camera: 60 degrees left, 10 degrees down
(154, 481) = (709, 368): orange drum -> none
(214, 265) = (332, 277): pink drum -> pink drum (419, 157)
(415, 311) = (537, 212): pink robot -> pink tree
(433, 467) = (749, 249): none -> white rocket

---

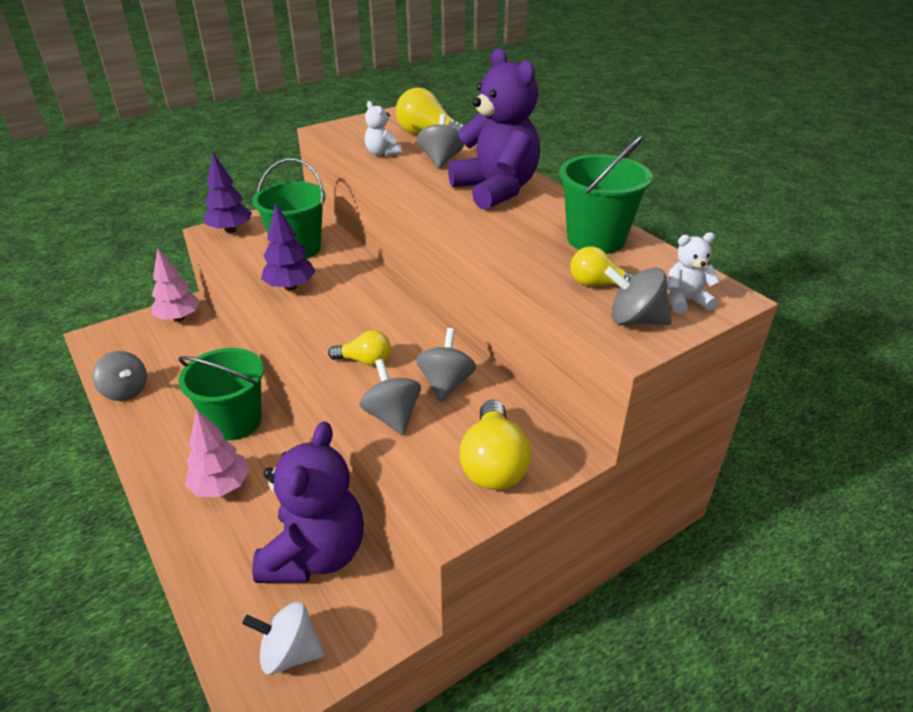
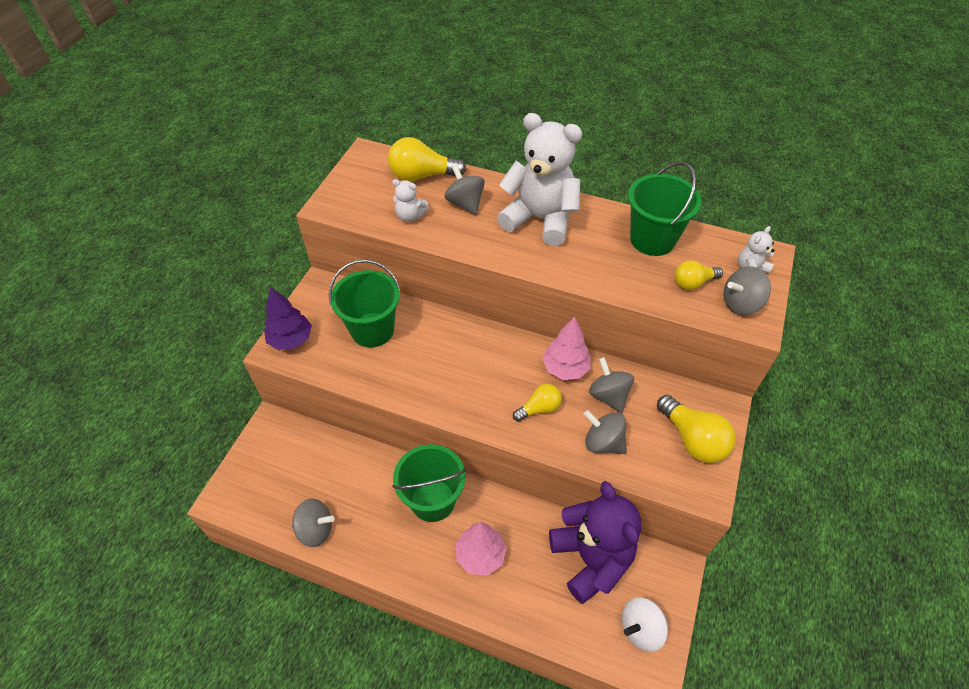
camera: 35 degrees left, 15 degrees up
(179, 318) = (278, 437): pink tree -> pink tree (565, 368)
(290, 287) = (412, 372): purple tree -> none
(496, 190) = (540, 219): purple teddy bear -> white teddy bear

...

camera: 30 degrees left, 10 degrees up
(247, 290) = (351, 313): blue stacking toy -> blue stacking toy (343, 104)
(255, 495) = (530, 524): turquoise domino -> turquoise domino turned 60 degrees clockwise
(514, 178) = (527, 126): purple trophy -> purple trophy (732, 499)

TASK GOAL -> Find the string "purple" in the records, then copy each line where it occurs.

ANSWER SECTION ->
(290, 287) = (412, 372): purple tree -> none
(496, 190) = (540, 219): purple teddy bear -> white teddy bear
(514, 178) = (527, 126): purple trophy -> purple trophy (732, 499)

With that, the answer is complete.